───── DATASET EXTRACT
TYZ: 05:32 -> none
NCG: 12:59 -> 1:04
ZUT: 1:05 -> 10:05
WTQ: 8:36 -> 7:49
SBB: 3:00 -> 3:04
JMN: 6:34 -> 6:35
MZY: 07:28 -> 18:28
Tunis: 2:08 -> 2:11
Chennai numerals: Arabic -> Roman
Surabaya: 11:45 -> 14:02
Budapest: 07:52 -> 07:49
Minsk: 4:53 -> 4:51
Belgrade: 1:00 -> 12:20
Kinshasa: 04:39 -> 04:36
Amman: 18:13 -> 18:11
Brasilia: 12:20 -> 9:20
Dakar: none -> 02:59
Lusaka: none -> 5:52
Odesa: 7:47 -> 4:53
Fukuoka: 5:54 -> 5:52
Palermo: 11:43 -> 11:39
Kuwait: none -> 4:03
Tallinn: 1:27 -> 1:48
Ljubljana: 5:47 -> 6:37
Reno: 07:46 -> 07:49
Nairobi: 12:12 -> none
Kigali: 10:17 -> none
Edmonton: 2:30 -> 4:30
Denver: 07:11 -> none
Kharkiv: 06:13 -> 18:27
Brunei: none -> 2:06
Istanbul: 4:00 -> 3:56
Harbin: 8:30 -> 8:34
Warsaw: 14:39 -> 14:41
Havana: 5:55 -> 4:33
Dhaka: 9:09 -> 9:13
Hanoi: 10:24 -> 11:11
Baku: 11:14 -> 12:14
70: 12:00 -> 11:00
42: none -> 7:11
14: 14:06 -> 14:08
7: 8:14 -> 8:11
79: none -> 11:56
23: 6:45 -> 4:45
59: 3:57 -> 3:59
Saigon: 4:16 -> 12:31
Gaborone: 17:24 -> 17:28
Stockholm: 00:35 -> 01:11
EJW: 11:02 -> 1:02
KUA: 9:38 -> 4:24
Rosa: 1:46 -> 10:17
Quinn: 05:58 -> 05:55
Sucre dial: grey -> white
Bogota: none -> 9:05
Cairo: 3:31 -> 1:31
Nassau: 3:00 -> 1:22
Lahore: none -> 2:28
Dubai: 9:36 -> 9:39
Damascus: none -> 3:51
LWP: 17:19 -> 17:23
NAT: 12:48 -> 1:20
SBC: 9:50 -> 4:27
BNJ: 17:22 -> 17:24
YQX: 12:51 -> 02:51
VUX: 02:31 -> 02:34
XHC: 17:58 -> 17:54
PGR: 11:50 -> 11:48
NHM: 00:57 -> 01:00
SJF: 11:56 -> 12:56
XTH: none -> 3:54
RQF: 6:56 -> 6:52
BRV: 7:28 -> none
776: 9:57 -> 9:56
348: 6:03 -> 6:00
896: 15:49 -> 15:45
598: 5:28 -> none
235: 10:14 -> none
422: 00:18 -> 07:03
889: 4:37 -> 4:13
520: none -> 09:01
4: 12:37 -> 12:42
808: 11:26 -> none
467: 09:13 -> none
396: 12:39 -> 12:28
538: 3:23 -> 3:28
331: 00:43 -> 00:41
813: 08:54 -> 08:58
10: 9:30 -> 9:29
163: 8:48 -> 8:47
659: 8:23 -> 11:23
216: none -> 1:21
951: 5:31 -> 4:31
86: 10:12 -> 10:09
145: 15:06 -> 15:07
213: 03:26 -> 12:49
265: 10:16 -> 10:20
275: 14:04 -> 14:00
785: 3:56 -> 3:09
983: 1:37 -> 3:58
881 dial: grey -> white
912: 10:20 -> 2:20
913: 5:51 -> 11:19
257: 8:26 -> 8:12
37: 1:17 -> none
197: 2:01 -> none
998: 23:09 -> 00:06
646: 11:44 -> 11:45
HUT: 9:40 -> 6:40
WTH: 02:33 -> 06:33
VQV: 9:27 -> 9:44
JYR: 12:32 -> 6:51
──────────
THE REQUEST — Please return every line of the listing above that contains the string "dial", matching case exactly.

OUTPUT FOR THIS EXERCISE —
Sucre dial: grey -> white
881 dial: grey -> white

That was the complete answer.